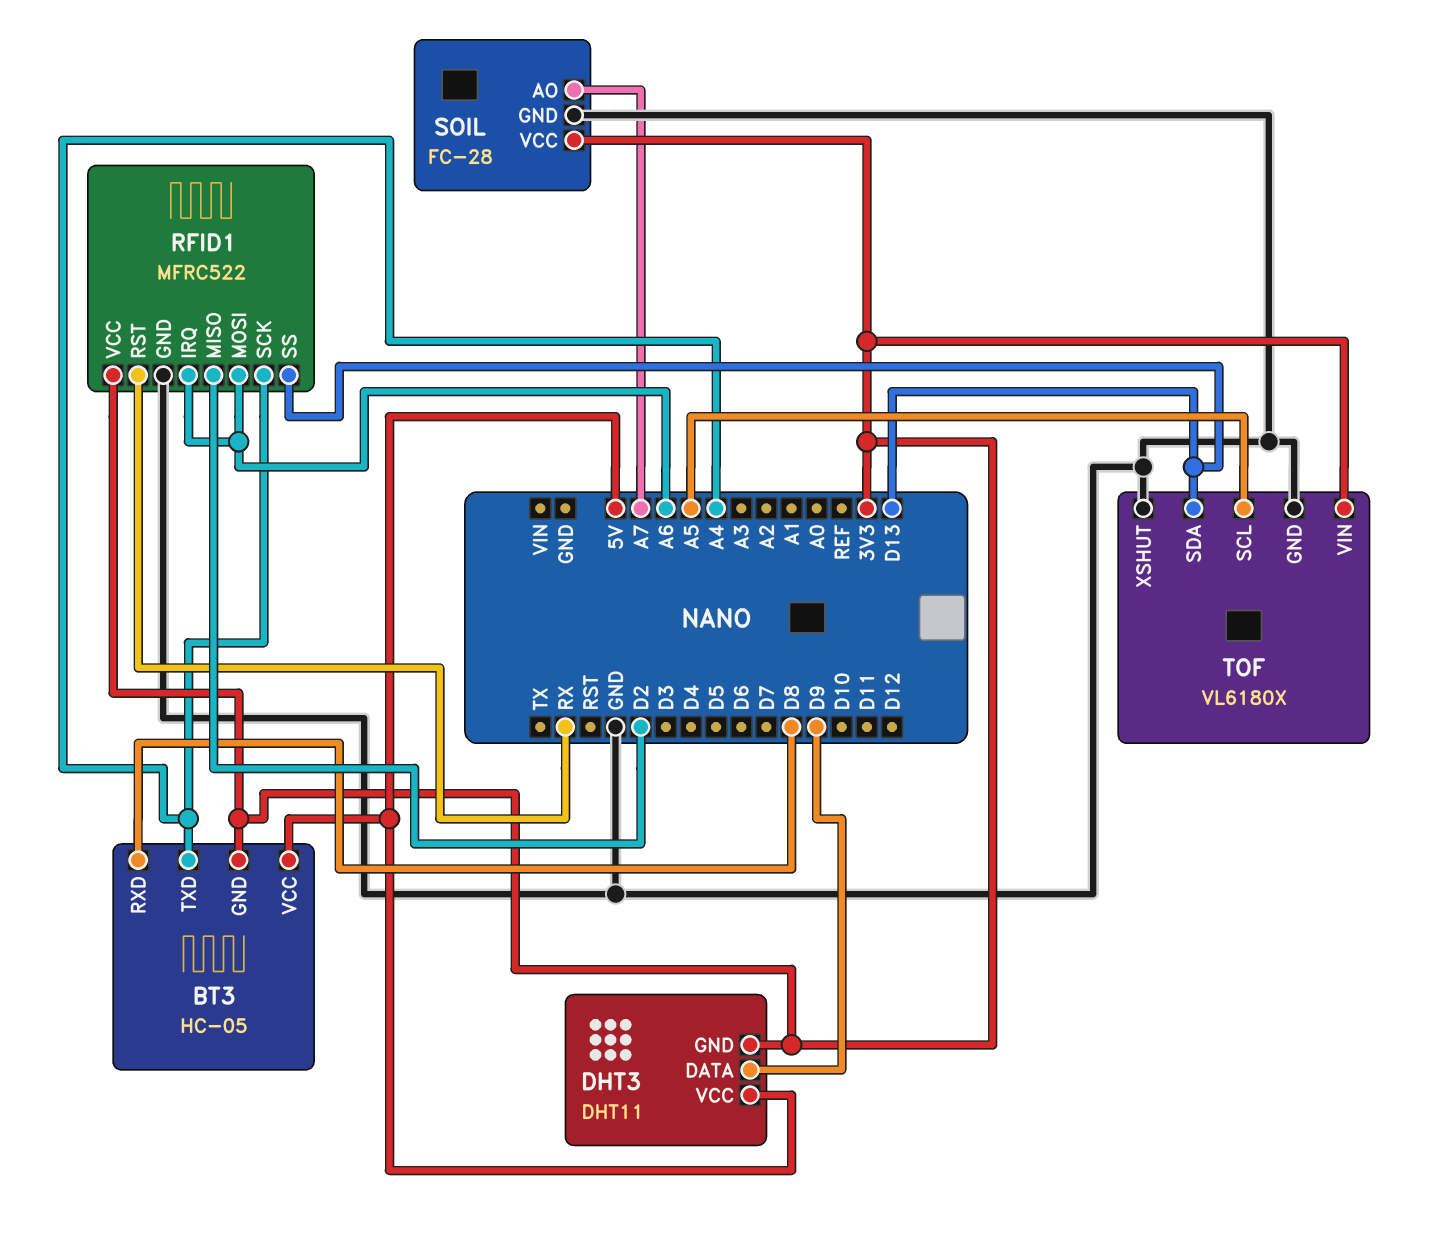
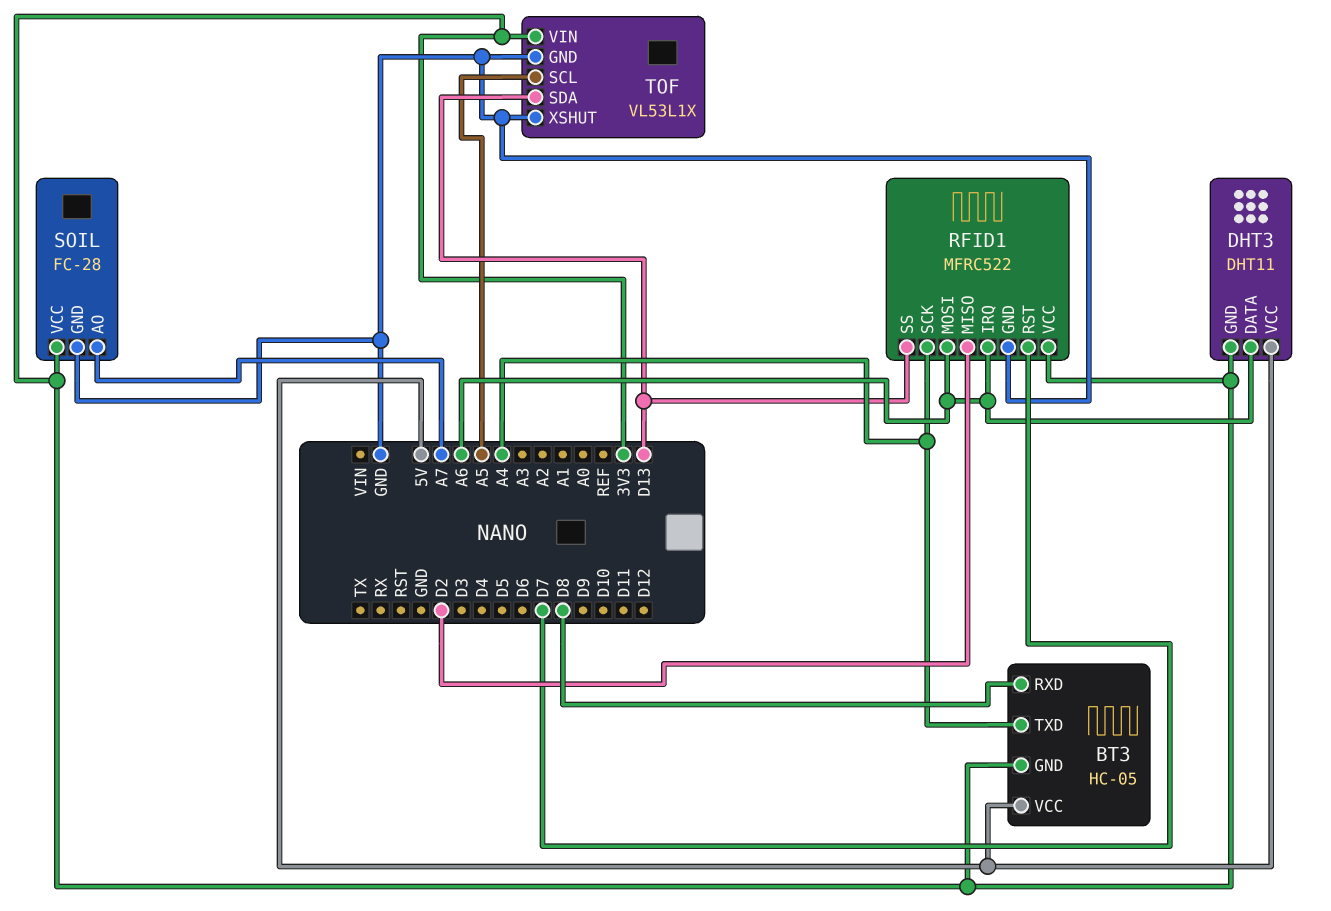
DHT3 pin DATA: D9 -> A6
RFID1 pin RST: RX -> D7
TOF: VL6180X -> VL53L1X

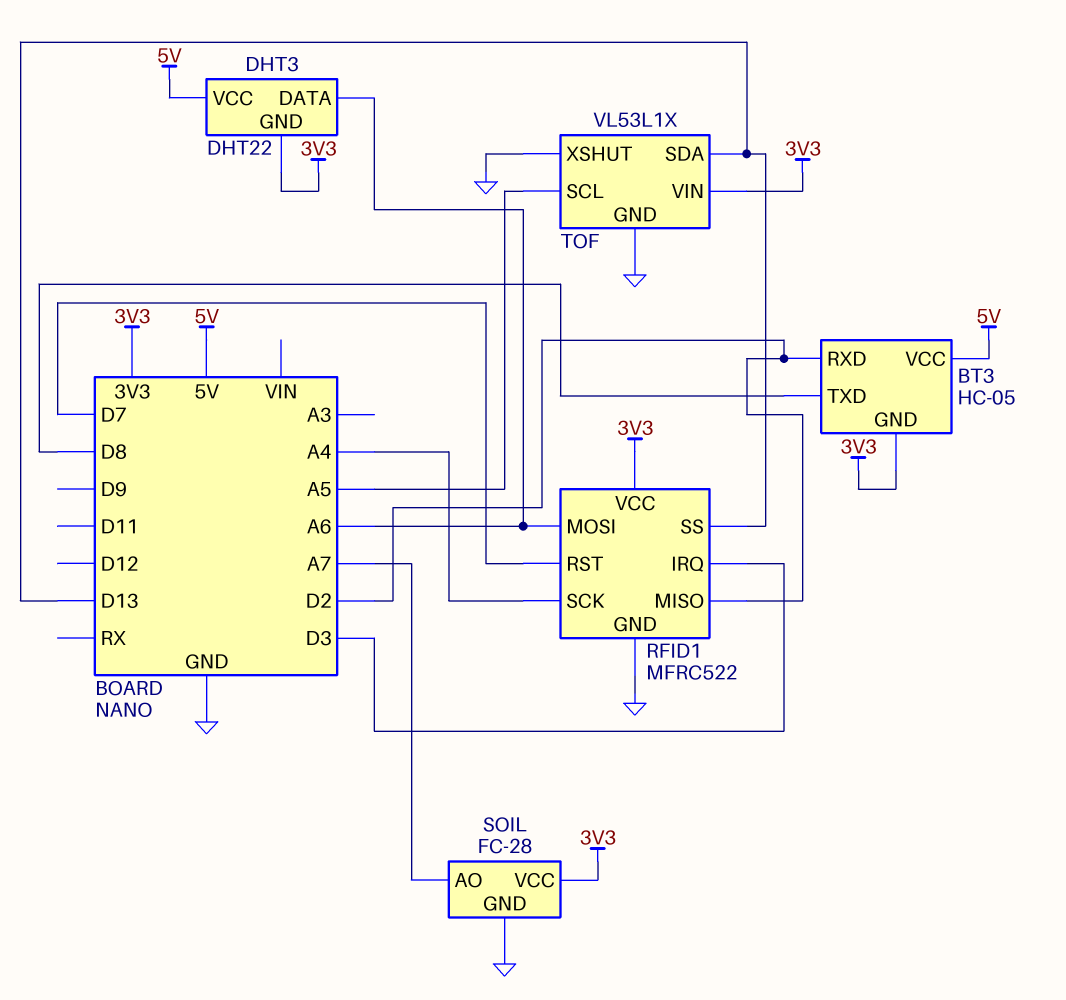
BT3 pin RXD: D8 -> D2
BT3 pin TXD: A4 -> D8
DHT3: DHT11 -> DHT22
RFID1 pin IRQ: A6 -> D3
==============================
Restate the entries word for word, though any image they contain should not appear.

- Solution below:
DHT3 pin DATA: D9 -> A6
RFID1 pin RST: RX -> D7
TOF: VL6180X -> VL53L1X

BT3 pin RXD: D8 -> D2
BT3 pin TXD: A4 -> D8
DHT3: DHT11 -> DHT22
RFID1 pin IRQ: A6 -> D3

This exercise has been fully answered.